WHAT THE EXERCISE ASKS
Every record must appear in your copy exactly as written, with no pictures.

EXTRACTED DATA
****
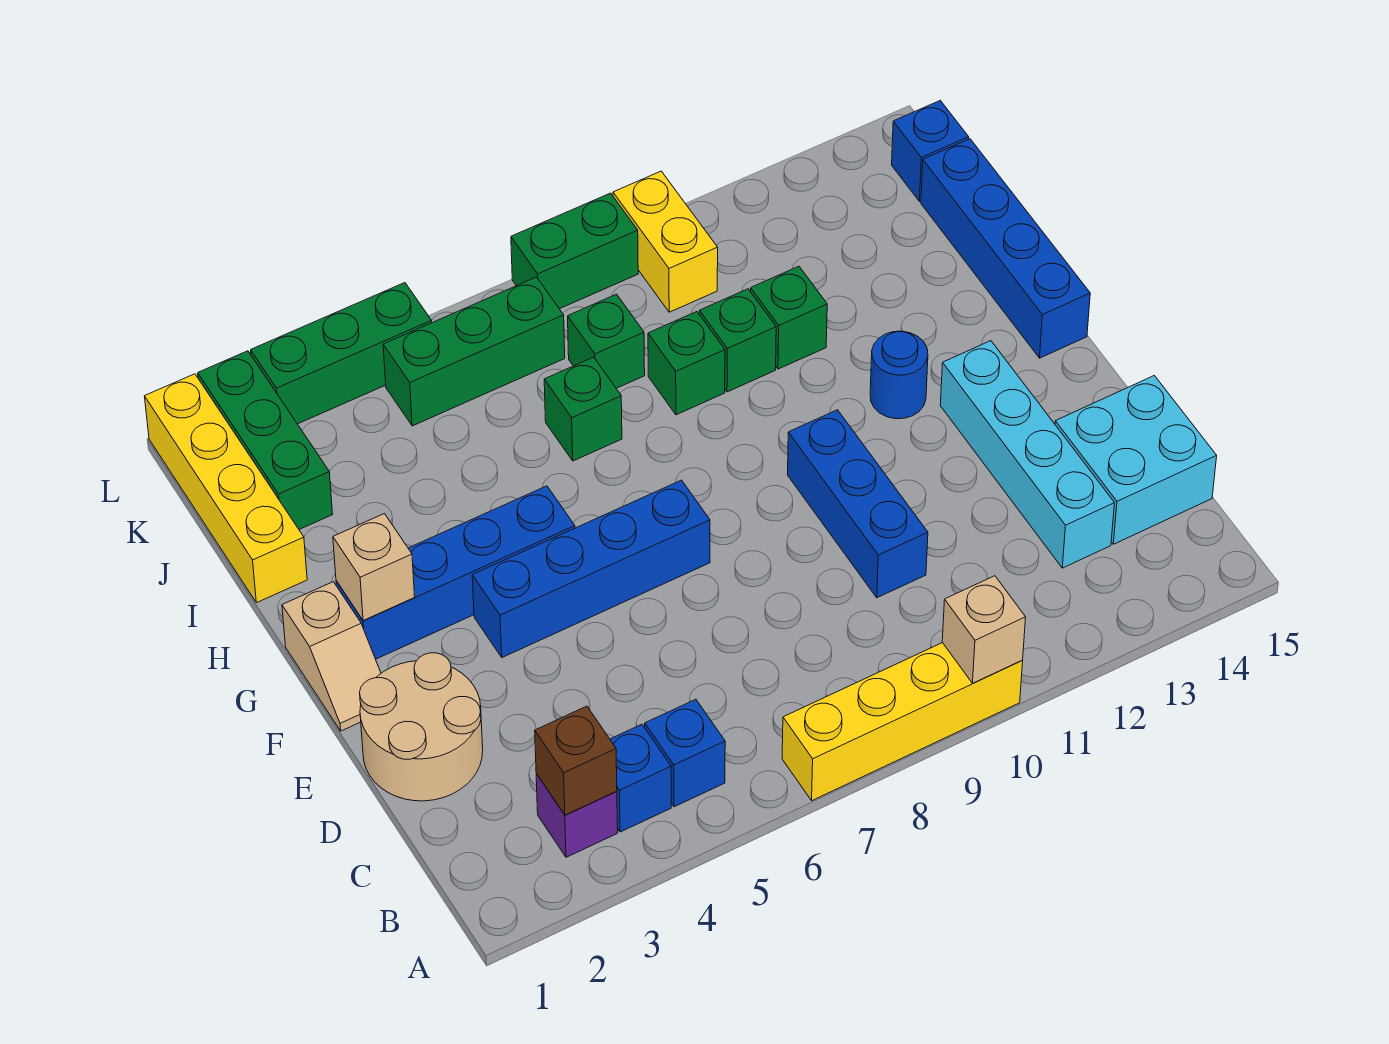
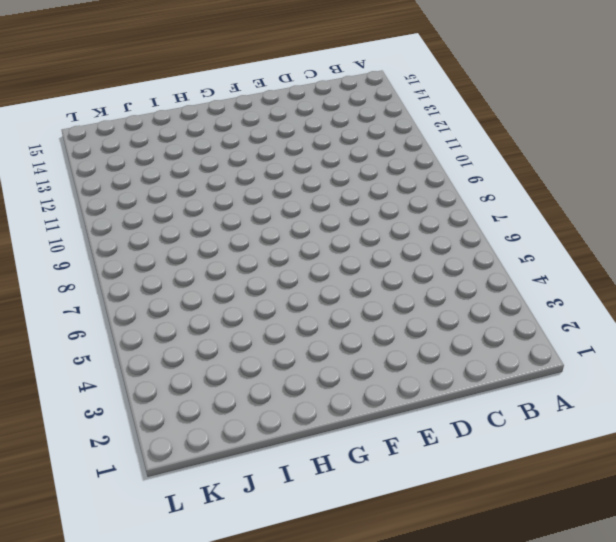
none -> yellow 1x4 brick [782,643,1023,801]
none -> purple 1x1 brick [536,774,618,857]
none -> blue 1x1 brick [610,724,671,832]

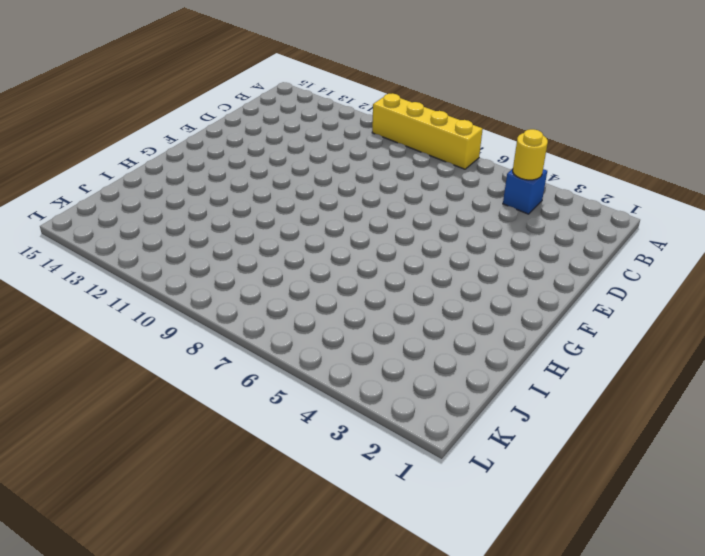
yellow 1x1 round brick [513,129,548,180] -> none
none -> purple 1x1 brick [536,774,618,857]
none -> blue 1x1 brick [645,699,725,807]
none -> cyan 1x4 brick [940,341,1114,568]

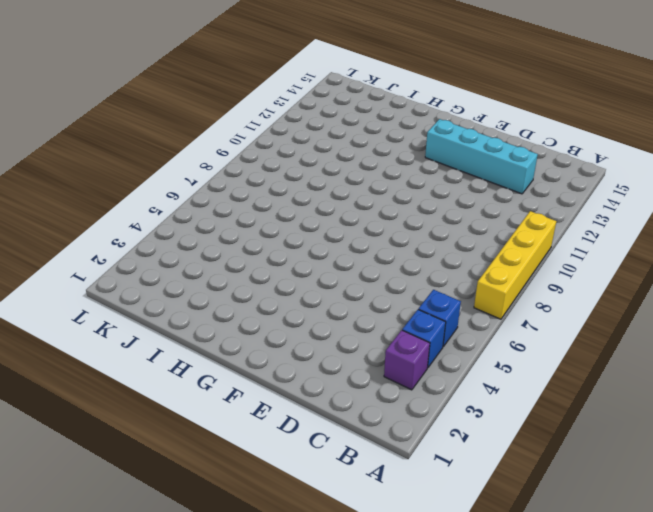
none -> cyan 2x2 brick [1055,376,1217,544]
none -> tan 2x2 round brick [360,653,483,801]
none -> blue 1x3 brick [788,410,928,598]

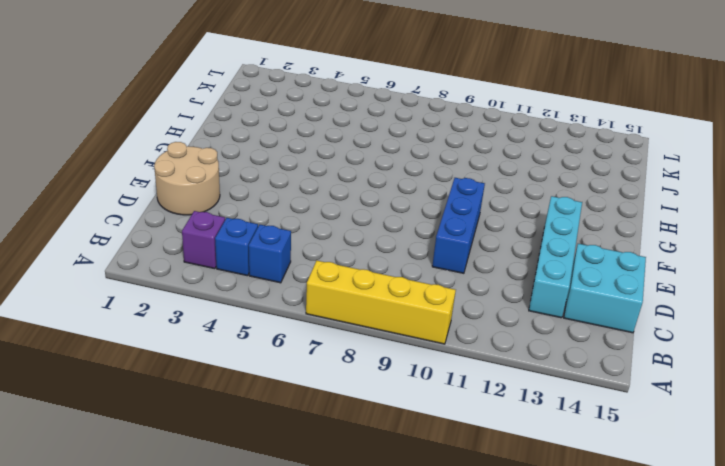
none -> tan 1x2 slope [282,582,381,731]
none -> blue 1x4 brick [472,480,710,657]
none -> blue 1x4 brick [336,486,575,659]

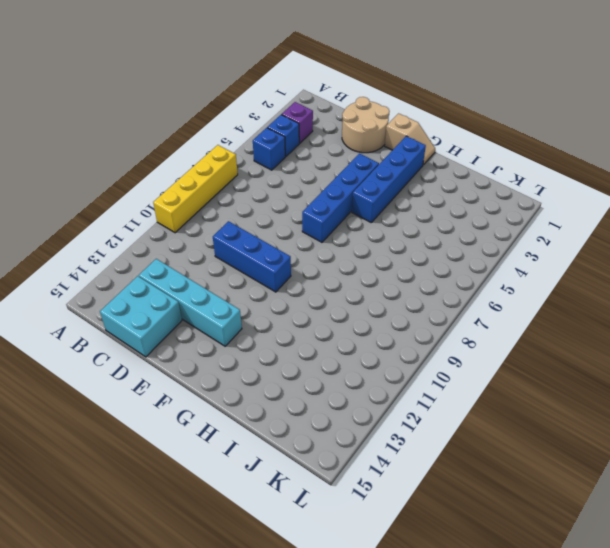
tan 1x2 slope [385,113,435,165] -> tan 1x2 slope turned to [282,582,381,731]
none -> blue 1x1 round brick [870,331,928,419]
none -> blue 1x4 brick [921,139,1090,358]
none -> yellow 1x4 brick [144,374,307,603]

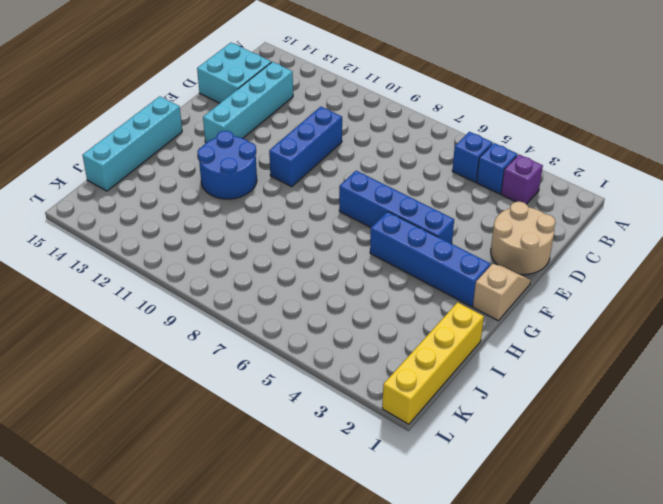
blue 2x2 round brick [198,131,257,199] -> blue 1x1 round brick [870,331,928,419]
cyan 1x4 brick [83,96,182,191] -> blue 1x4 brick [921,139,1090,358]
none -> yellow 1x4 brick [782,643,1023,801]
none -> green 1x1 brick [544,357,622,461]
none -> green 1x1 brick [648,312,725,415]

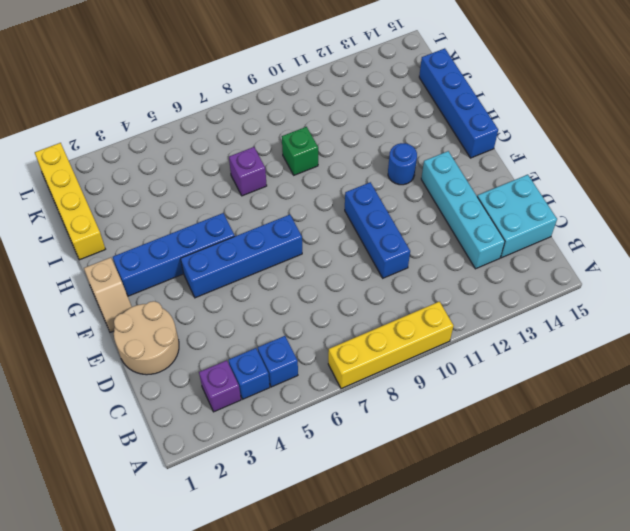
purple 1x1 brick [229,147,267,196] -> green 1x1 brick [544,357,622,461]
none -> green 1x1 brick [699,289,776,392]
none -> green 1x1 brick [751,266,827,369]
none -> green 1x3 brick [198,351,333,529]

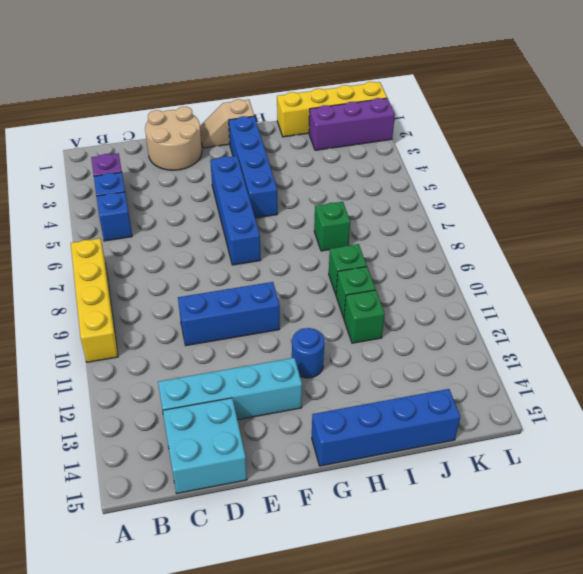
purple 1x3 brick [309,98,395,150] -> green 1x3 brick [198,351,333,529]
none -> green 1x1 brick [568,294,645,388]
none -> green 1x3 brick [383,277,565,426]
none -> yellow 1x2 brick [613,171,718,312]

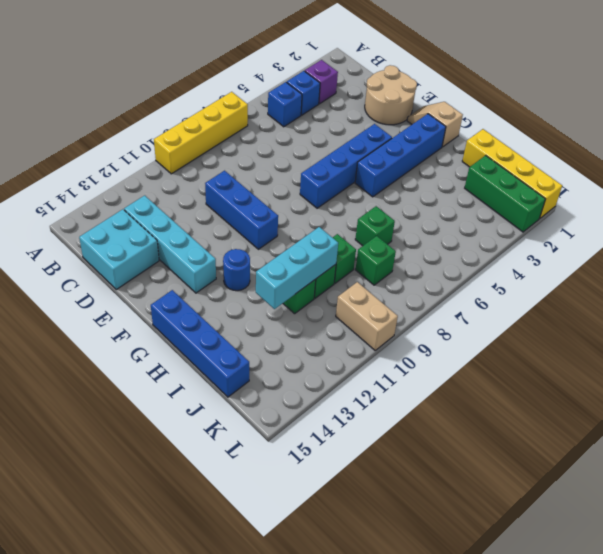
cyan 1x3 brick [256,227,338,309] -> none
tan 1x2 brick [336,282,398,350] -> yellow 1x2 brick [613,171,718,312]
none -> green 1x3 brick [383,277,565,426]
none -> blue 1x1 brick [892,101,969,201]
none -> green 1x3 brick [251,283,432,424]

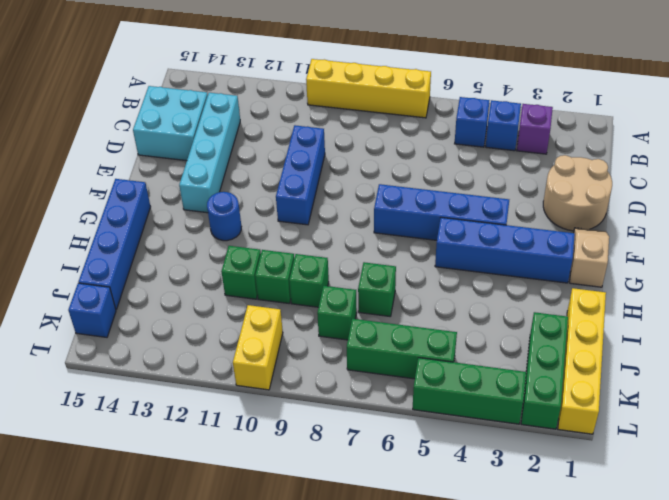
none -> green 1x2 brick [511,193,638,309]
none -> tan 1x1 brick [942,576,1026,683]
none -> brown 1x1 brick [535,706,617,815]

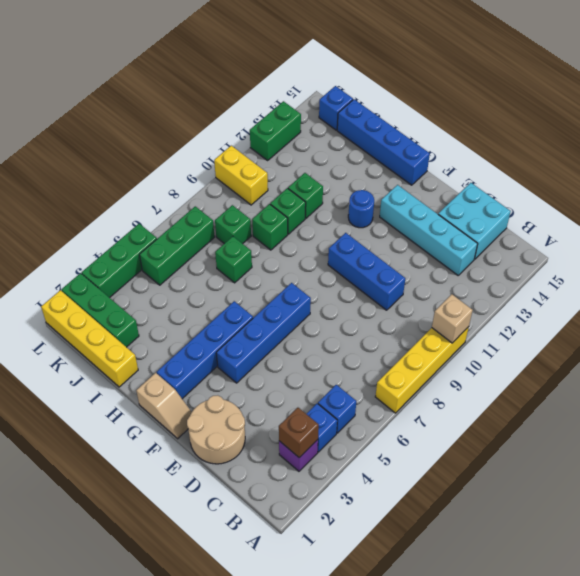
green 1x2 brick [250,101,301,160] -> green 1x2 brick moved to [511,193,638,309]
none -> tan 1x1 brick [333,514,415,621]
****
SOLUTION
none -> yellow 1x4 brick [782,643,1023,801]
none -> purple 1x1 brick [536,774,618,857]
none -> blue 1x1 brick [610,724,671,832]

yellow 1x1 round brick [513,129,548,180] -> none
none -> purple 1x1 brick [536,774,618,857]
none -> blue 1x1 brick [645,699,725,807]
none -> cyan 1x4 brick [940,341,1114,568]

none -> cyan 2x2 brick [1055,376,1217,544]
none -> tan 2x2 round brick [360,653,483,801]
none -> blue 1x3 brick [788,410,928,598]

none -> tan 1x2 slope [282,582,381,731]
none -> blue 1x4 brick [472,480,710,657]
none -> blue 1x4 brick [336,486,575,659]

tan 1x2 slope [385,113,435,165] -> tan 1x2 slope turned to [282,582,381,731]
none -> blue 1x1 round brick [870,331,928,419]
none -> blue 1x4 brick [921,139,1090,358]
none -> yellow 1x4 brick [144,374,307,603]

blue 2x2 round brick [198,131,257,199] -> blue 1x1 round brick [870,331,928,419]
cyan 1x4 brick [83,96,182,191] -> blue 1x4 brick [921,139,1090,358]
none -> yellow 1x4 brick [782,643,1023,801]
none -> green 1x1 brick [544,357,622,461]
none -> green 1x1 brick [648,312,725,415]

purple 1x1 brick [229,147,267,196] -> green 1x1 brick [544,357,622,461]
none -> green 1x1 brick [699,289,776,392]
none -> green 1x1 brick [751,266,827,369]
none -> green 1x3 brick [198,351,333,529]

purple 1x3 brick [309,98,395,150] -> green 1x3 brick [198,351,333,529]
none -> green 1x1 brick [568,294,645,388]
none -> green 1x3 brick [383,277,565,426]
none -> yellow 1x2 brick [613,171,718,312]

cyan 1x3 brick [256,227,338,309] -> none
tan 1x2 brick [336,282,398,350] -> yellow 1x2 brick [613,171,718,312]
none -> green 1x3 brick [383,277,565,426]
none -> blue 1x1 brick [892,101,969,201]
none -> green 1x3 brick [251,283,432,424]

none -> green 1x2 brick [511,193,638,309]
none -> tan 1x1 brick [942,576,1026,683]
none -> brown 1x1 brick [535,706,617,815]

green 1x2 brick [250,101,301,160] -> green 1x2 brick moved to [511,193,638,309]
none -> tan 1x1 brick [333,514,415,621]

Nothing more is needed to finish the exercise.